SUPPLIED DATA: Begin
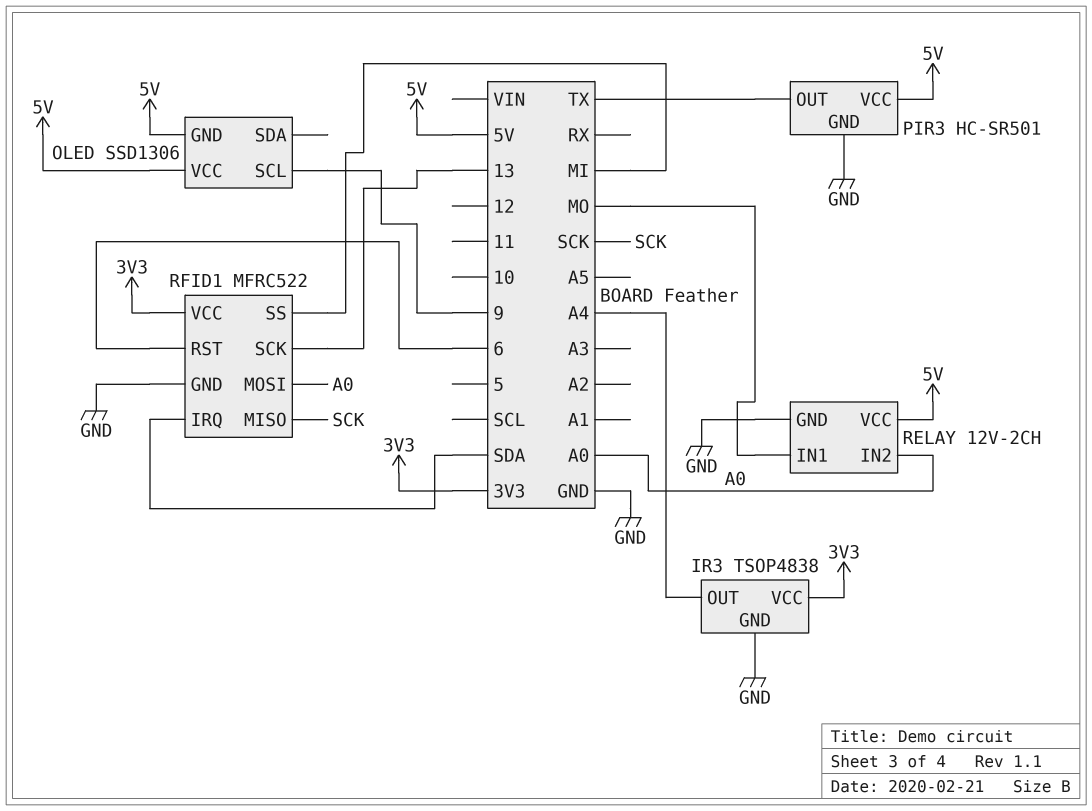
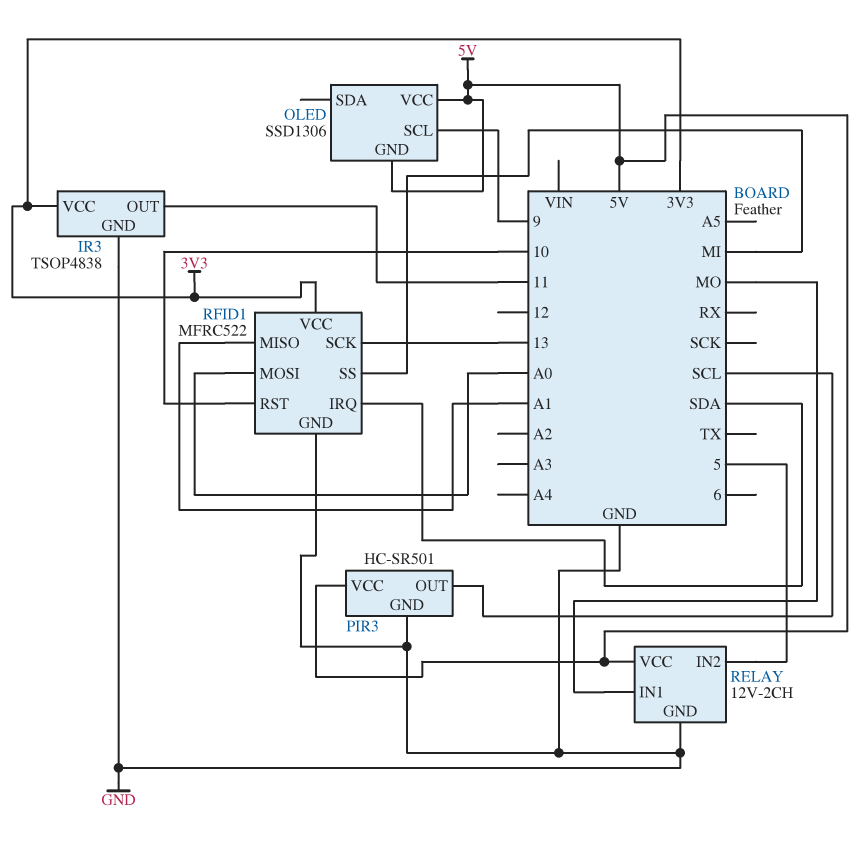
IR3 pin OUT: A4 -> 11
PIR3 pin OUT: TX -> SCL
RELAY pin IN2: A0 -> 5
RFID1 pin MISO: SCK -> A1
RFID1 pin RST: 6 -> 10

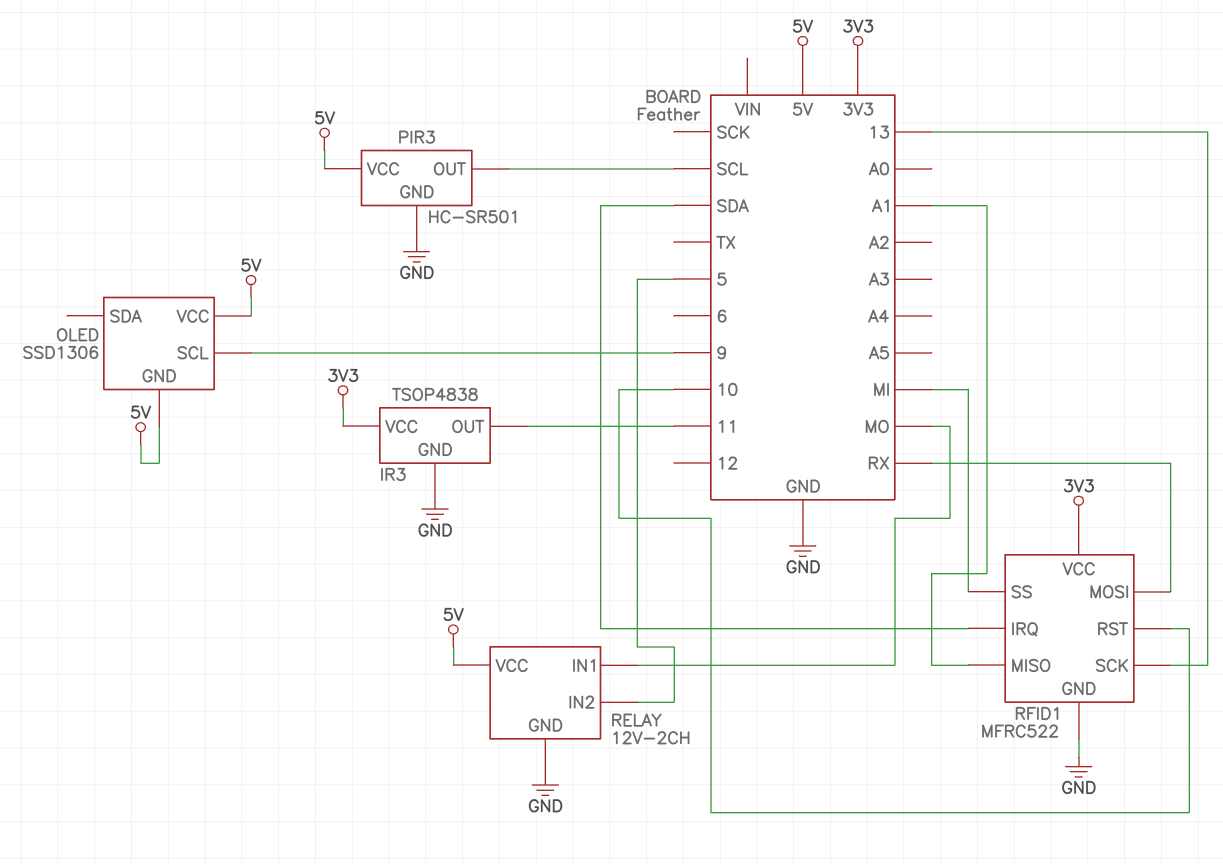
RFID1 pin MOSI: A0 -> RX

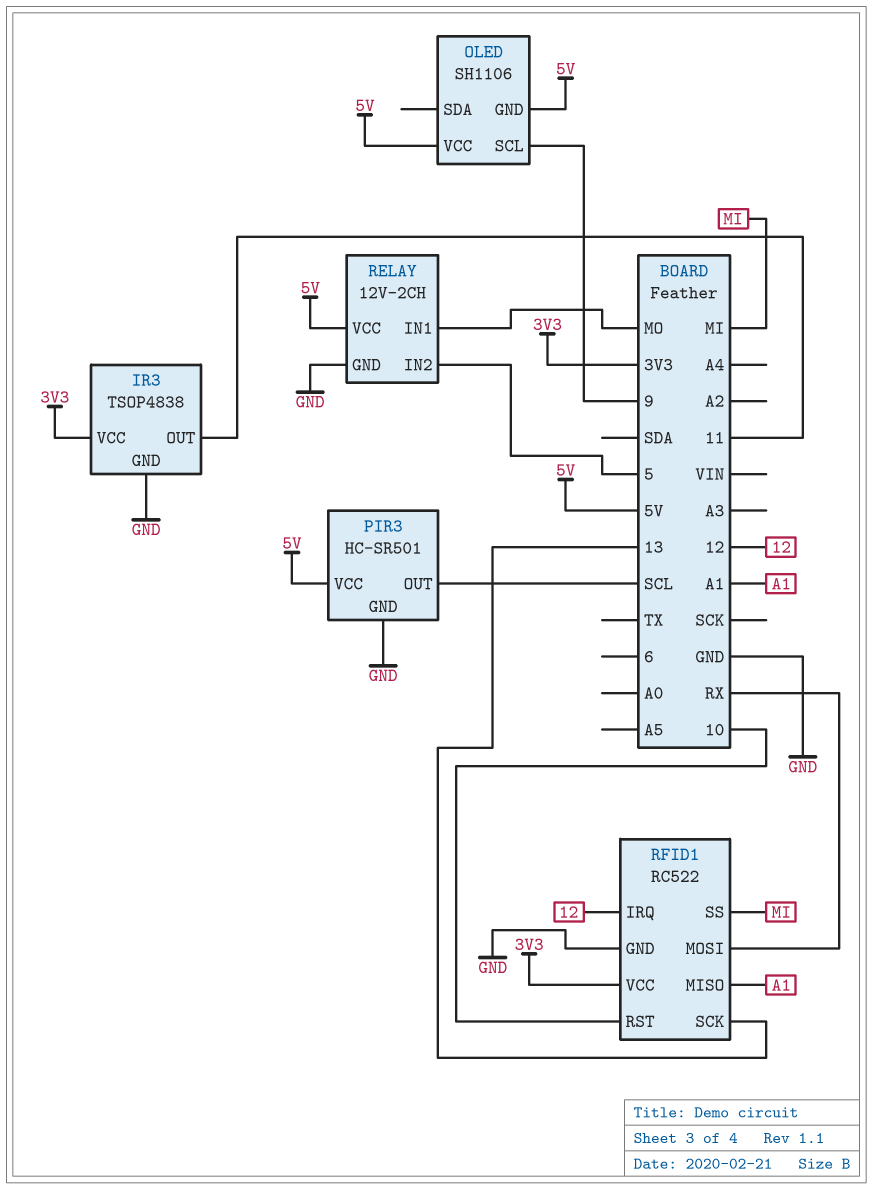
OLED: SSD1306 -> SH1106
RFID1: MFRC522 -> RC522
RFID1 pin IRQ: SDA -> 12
SUPPLIED DATA: End
§ **EXERCISE**
Output a verbatim copy of the lines from the line containing "RFID1 pin RST: 6 -> 10" through the end of the data, both included, without any images.

§ **RESPONSE TO THIS TASK**
RFID1 pin RST: 6 -> 10

RFID1 pin MOSI: A0 -> RX

OLED: SSD1306 -> SH1106
RFID1: MFRC522 -> RC522
RFID1 pin IRQ: SDA -> 12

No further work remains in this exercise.